» What to produce
Take the line that contains "C5: 6.8nF (GND, N11) -> none" and every line below it to the end of the entries, and give them again exactly, leaving out any pictures.

[Before-and-after change data]
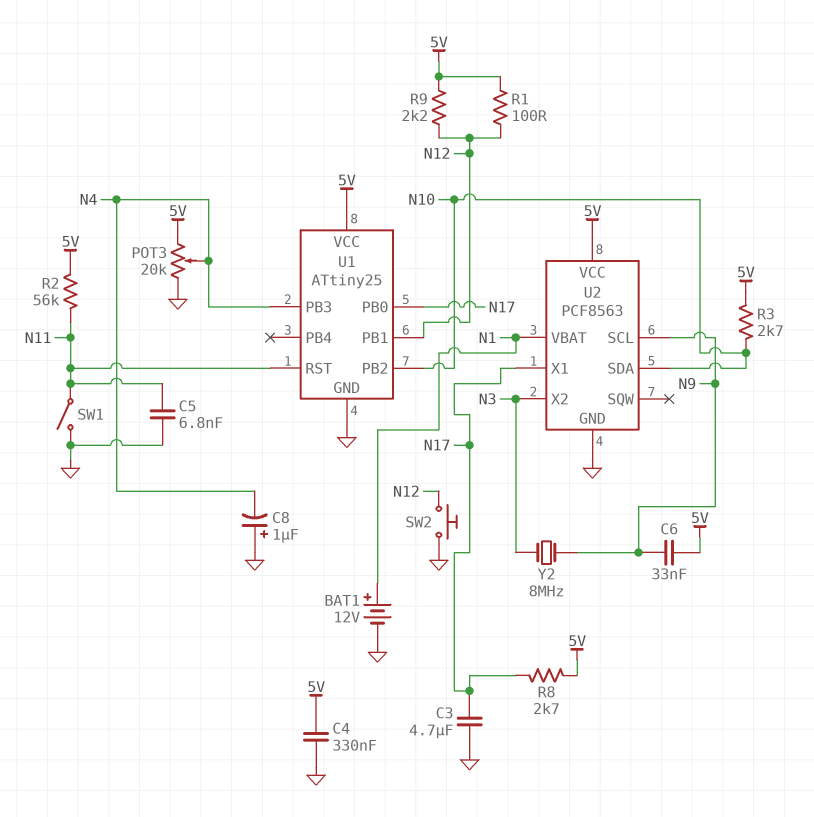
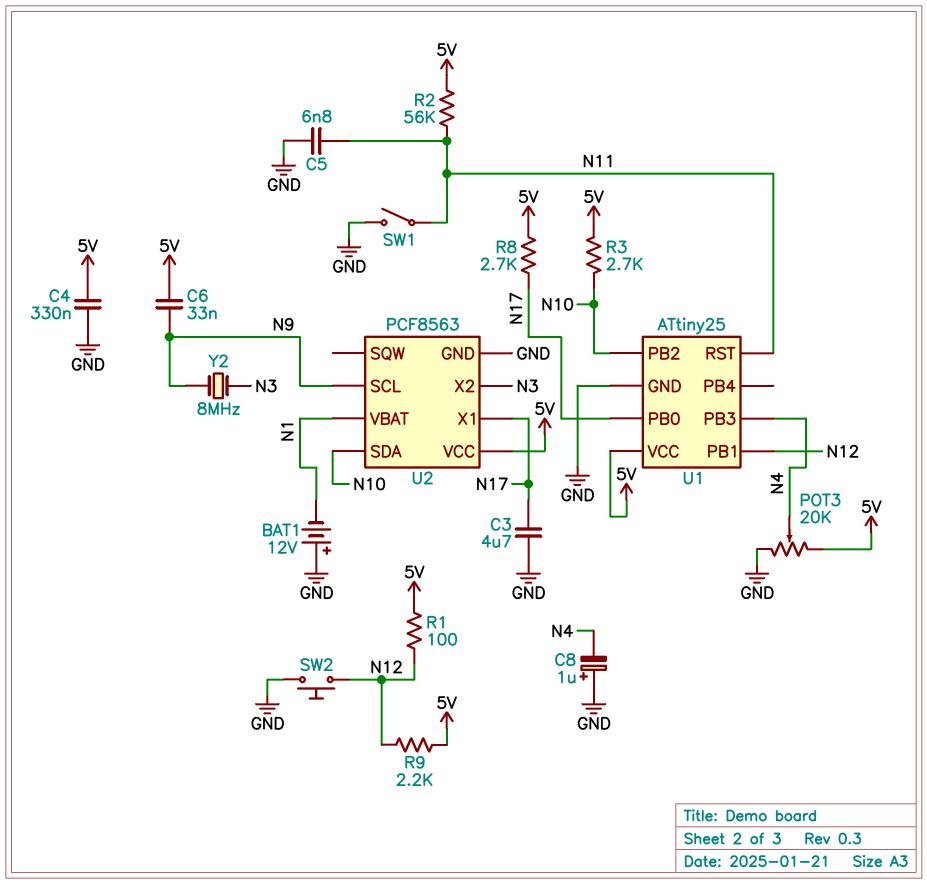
BAT1: 12V (plus N1, minus GND) -> 12V (plus GND, minus N1)

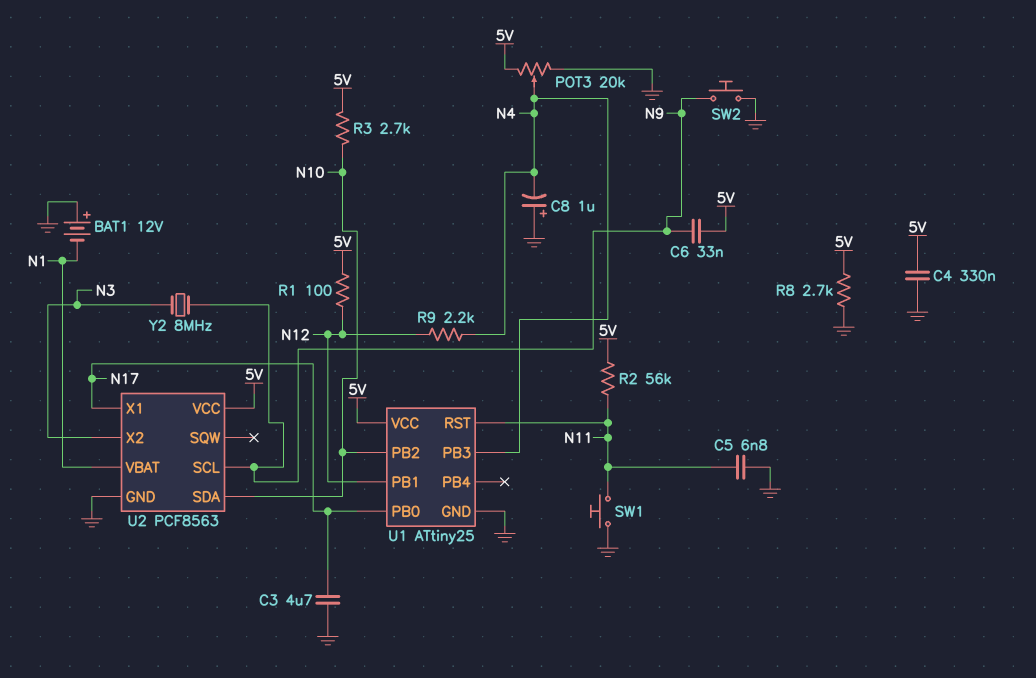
R8: 2.7k (5V, N17) -> 2.7k (5V, GND)
R9: 2.2k (5V, N12) -> 2.2k (N4, N12)
SW1: switch (GND, N11) -> button (GND, N11)
SW2: button (GND, N12) -> button (GND, N9)

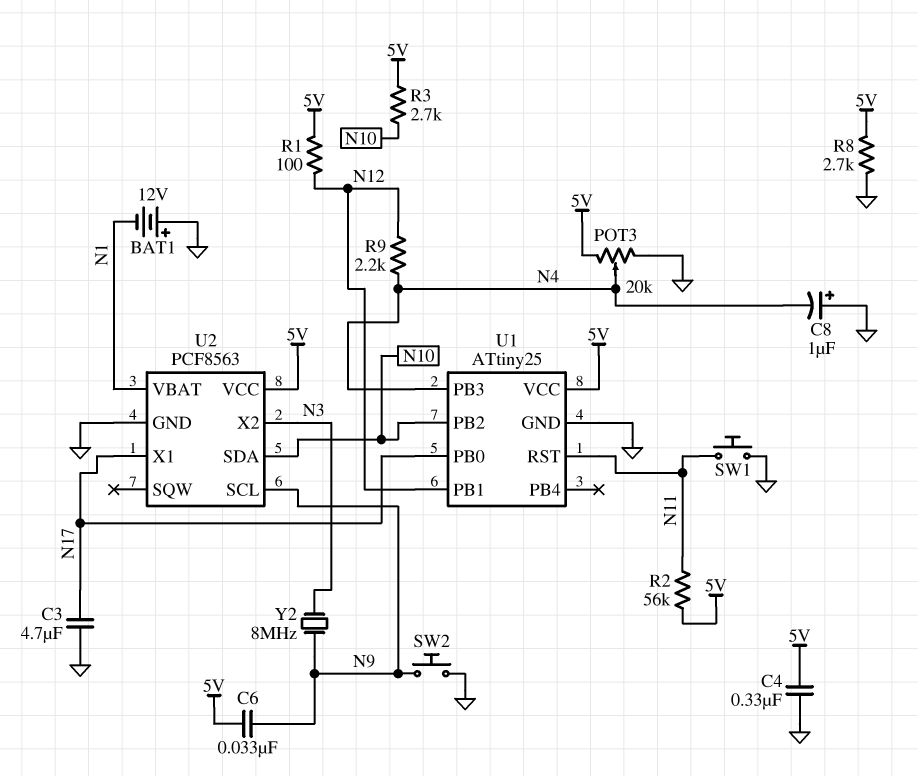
C5: 6.8nF (GND, N11) -> none

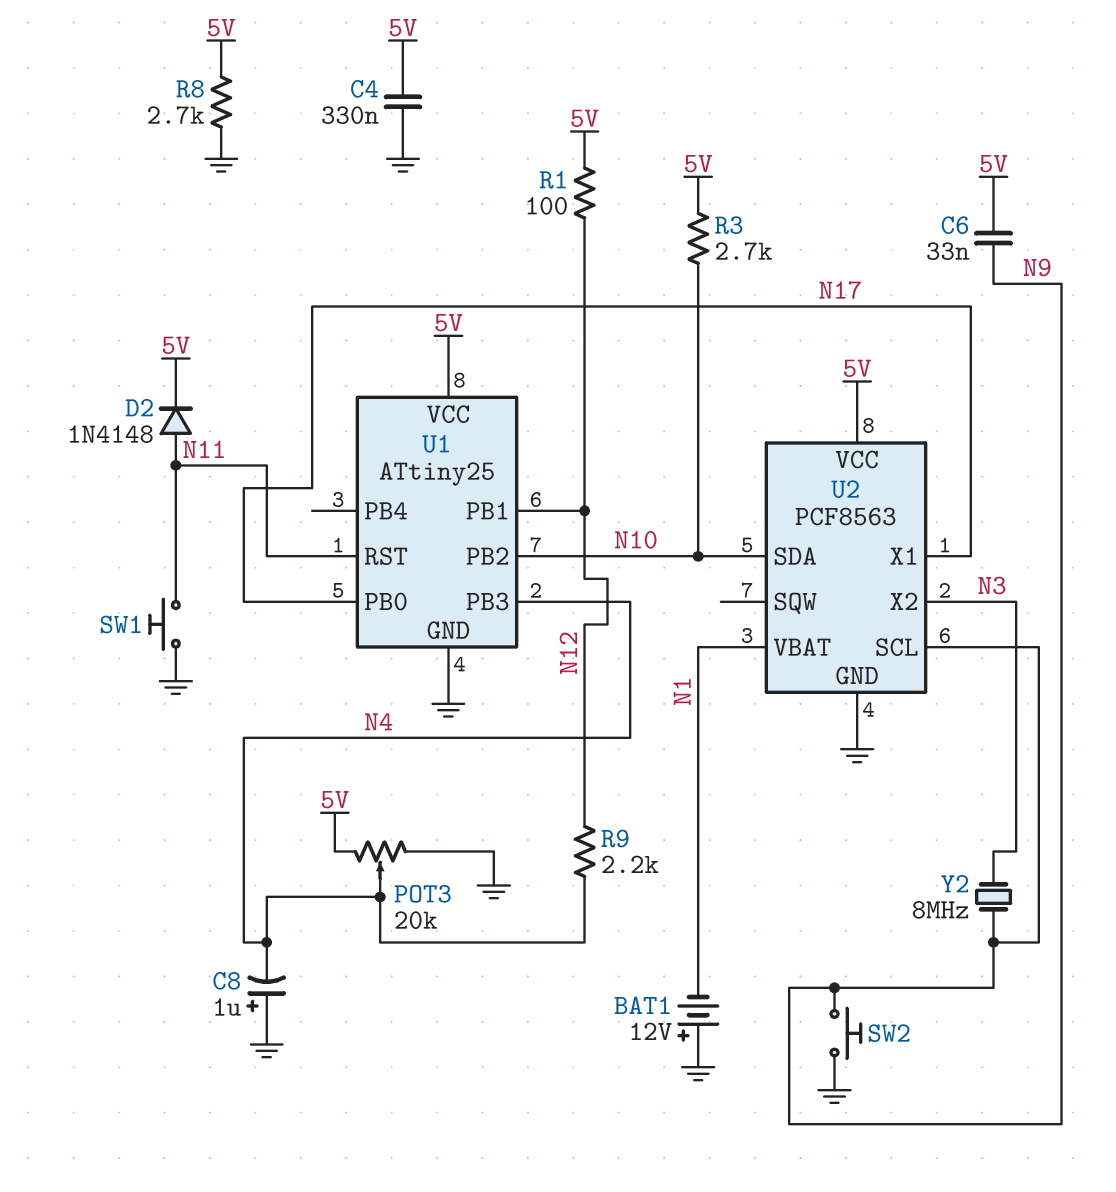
C3: 4.7uF (GND, N17) -> none
D2: none -> diode 1N4148 (A N11, K 5V)
R2: 56k (5V, N11) -> none

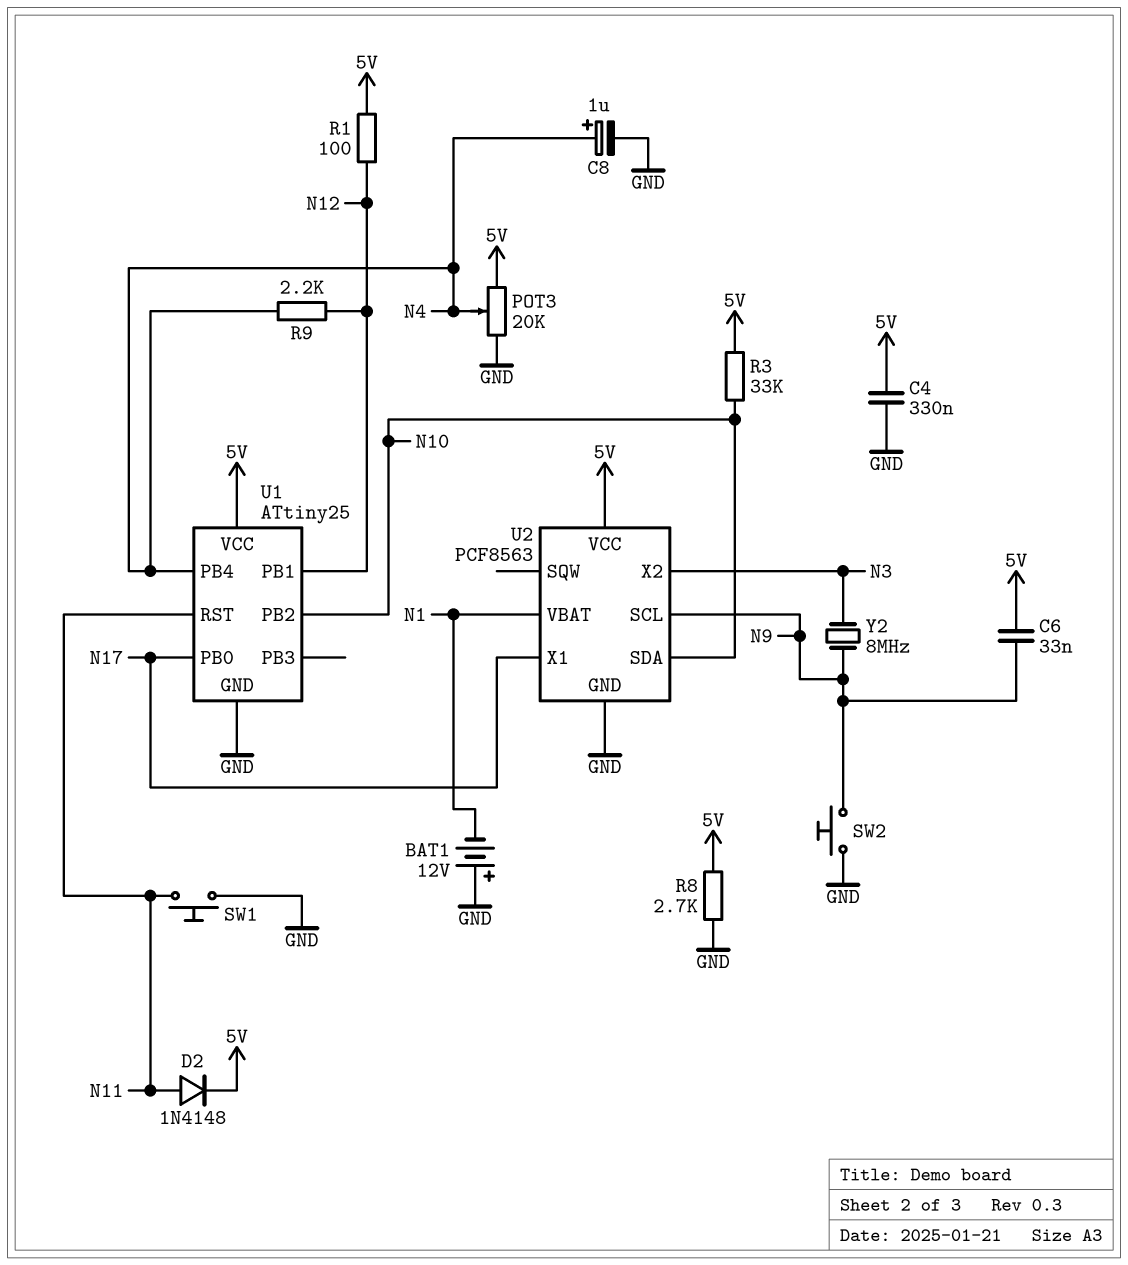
C8: 1uF (plus GND, minus N4) -> 1uF (plus N4, minus GND)
R3: 2.7k (5V, N10) -> 33k (5V, N10)
U1 pin PB3: N4 -> none
U1 pin PB4: none -> N4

» Problem solution
C5: 6.8nF (GND, N11) -> none

C3: 4.7uF (GND, N17) -> none
D2: none -> diode 1N4148 (A N11, K 5V)
R2: 56k (5V, N11) -> none

C8: 1uF (plus GND, minus N4) -> 1uF (plus N4, minus GND)
R3: 2.7k (5V, N10) -> 33k (5V, N10)
U1 pin PB3: N4 -> none
U1 pin PB4: none -> N4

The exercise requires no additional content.